Object tracking records:
★ ★ ★ ★ ★

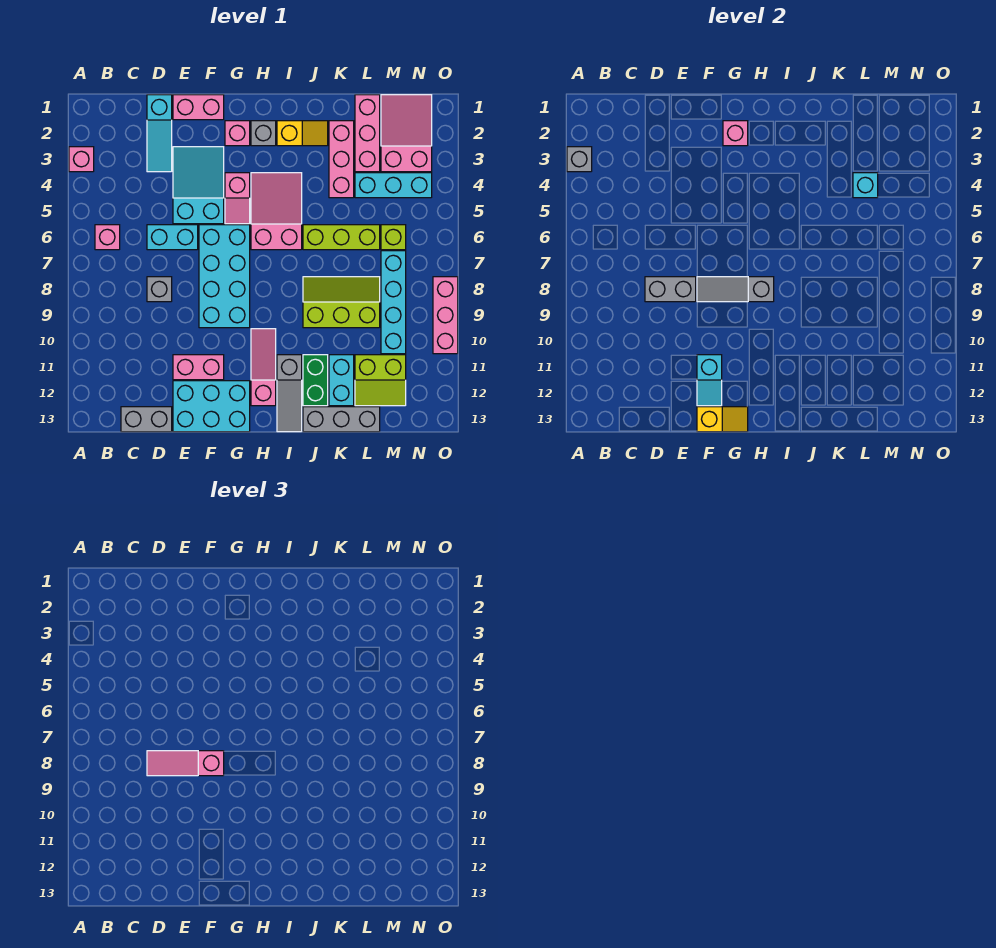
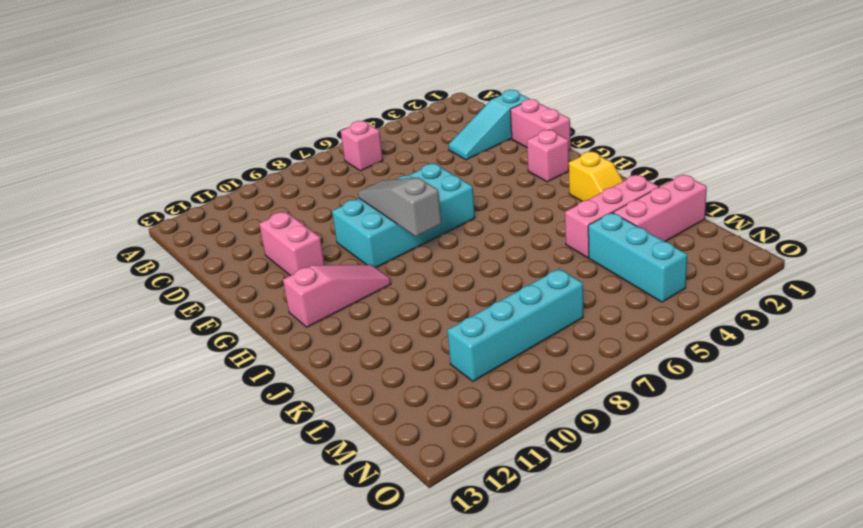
none -> pink brick A3 level 1
none -> grey brick C13:D13 level 1
none -> cyan brick D6:E6 level 1
none -> grey brick D8 level 1

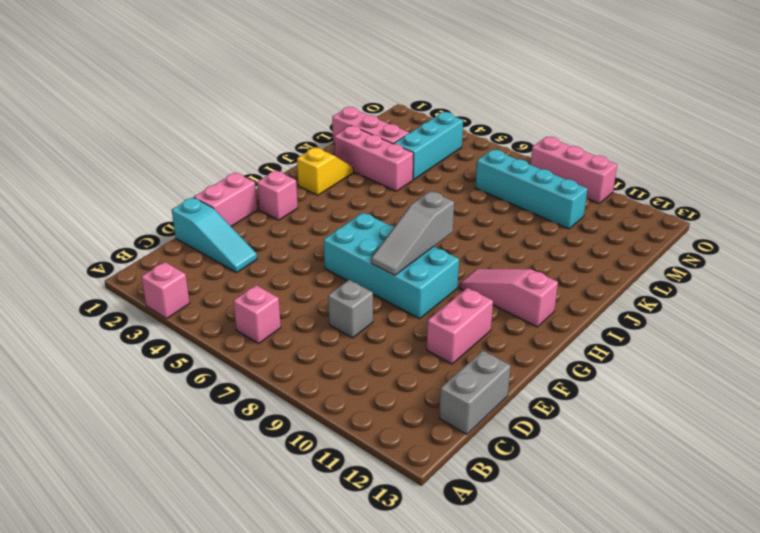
none -> cyan brick D6:E6 level 1
none -> cyan slope E3:F5 level 1 top 5
none -> cyan brick E12:G13 level 1
none -> pink slope G4:G5 level 1 top 4

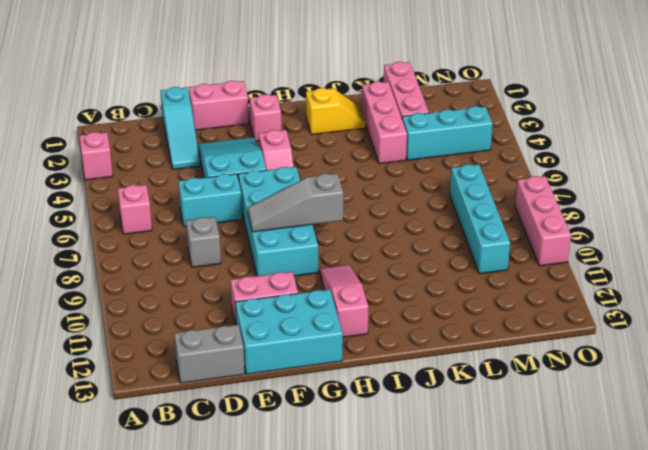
none -> grey brick H2 level 1
none -> pink slope H4:I6 level 1 top 6
none -> grey slope I11:I13 level 1 top 11
none -> lime brick J6:L6 level 1

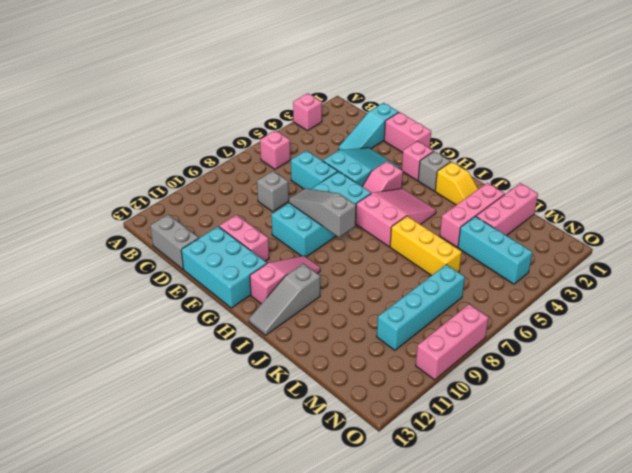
yellow brick J6:L6 level 1 -> lime brick J6:L6 level 1
none -> lime slope J8:L9 level 1 top 9
none -> green brick J11:J12 level 1
none -> grey brick J13:L13 level 1
none -> cyan brick K11:K12 level 1

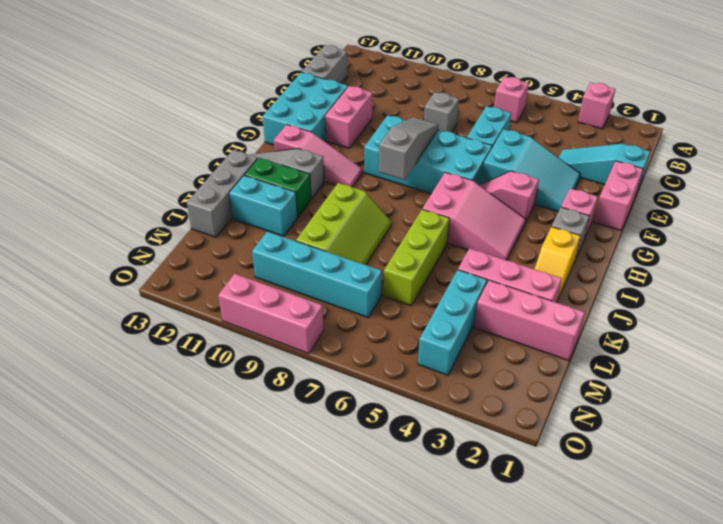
none -> lime slope L11:M12 level 1 top 11
none -> pink slope M1:N3 level 1 top 3
none -> lime brick M6 level 1
none -> grey brick A3 level 2

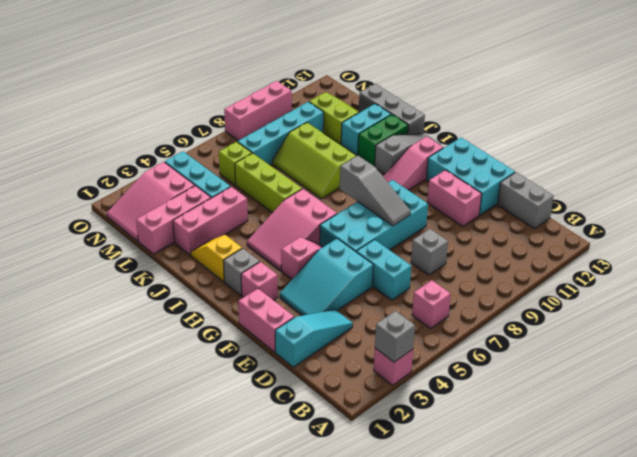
none -> grey brick D8:E8 level 2
none -> cyan slope F11:F12 level 2 top 11
none -> yellow slope F13:G13 level 2 top F
none -> pink brick G2 level 2

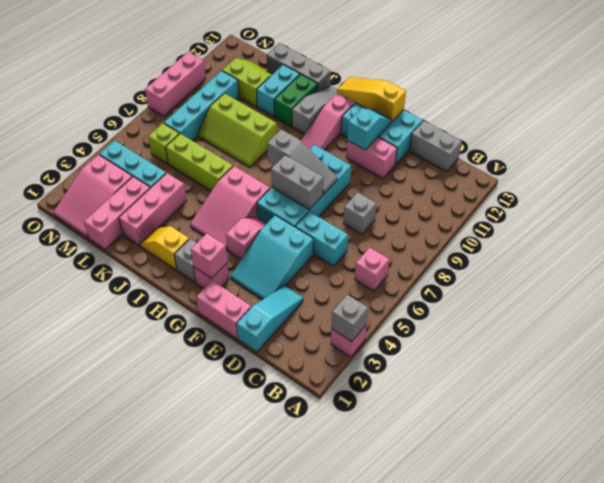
grey brick F7:G7 level 2 -> grey brick D8:E8 level 2
yellow slope F13:H13 level 2 top F -> yellow slope F13:G13 level 2 top F
none -> cyan brick L4 level 2
none -> pink slope D8:F8 level 3 top F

★ ★ ★ ★ ★

The lines to retype run from the one containing "none -> green brick J11:J12 level 1" through the last line of the records above; write them exactly and skip the pictures.

none -> green brick J11:J12 level 1
none -> grey brick J13:L13 level 1
none -> cyan brick K11:K12 level 1

none -> lime slope L11:M12 level 1 top 11
none -> pink slope M1:N3 level 1 top 3
none -> lime brick M6 level 1
none -> grey brick A3 level 2

none -> grey brick D8:E8 level 2
none -> cyan slope F11:F12 level 2 top 11
none -> yellow slope F13:G13 level 2 top F
none -> pink brick G2 level 2

grey brick F7:G7 level 2 -> grey brick D8:E8 level 2
yellow slope F13:H13 level 2 top F -> yellow slope F13:G13 level 2 top F
none -> cyan brick L4 level 2
none -> pink slope D8:F8 level 3 top F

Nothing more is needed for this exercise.